» DIRECTIONS
Below is some data. Retype exactly the lines starting at the one with "lime brick H6" and ending at the one with "purple brick H6".

» EXERCISE MATERIALS

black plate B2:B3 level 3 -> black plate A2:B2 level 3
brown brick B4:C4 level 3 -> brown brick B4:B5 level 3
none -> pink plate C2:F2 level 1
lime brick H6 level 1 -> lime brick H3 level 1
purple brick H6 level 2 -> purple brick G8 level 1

* * *

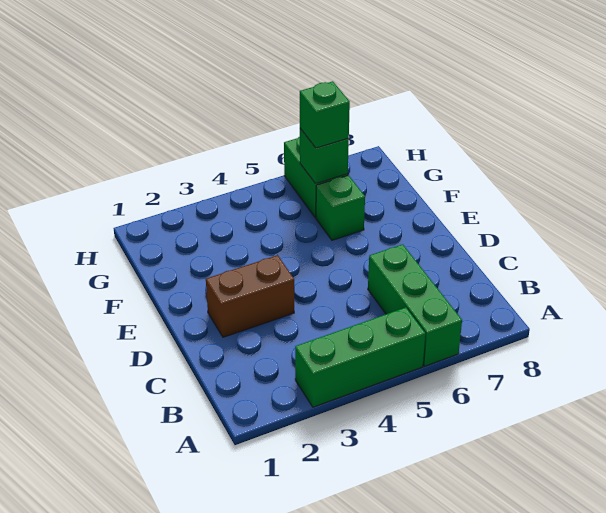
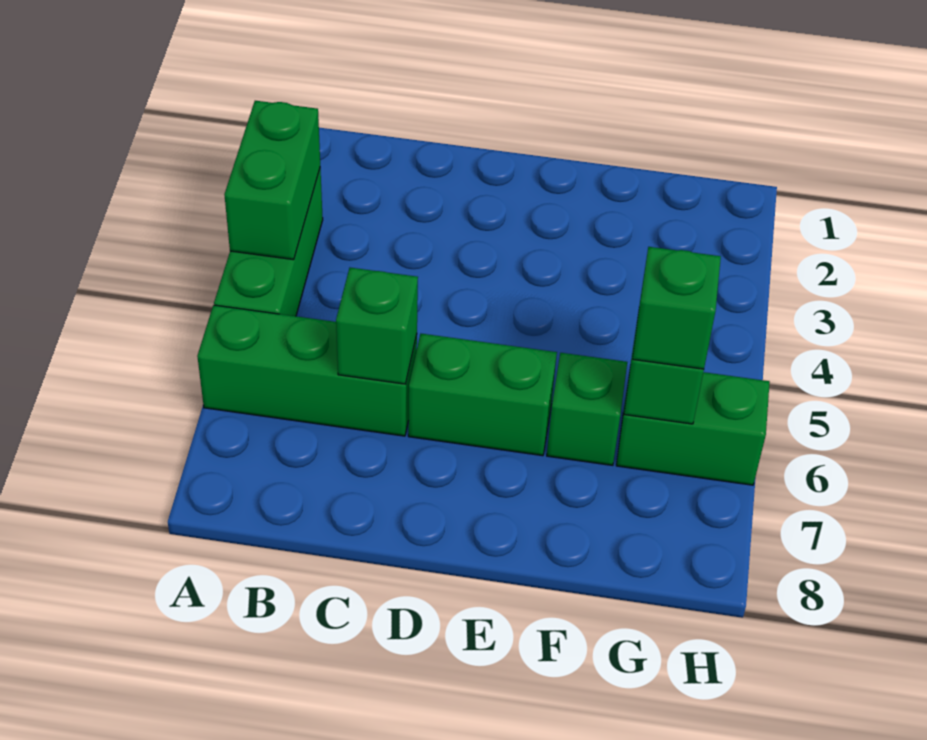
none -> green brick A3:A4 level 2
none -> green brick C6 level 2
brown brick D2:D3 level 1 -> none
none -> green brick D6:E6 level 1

» TASK ANSWER
lime brick H6 level 1 -> lime brick H3 level 1
purple brick H6 level 2 -> purple brick G8 level 1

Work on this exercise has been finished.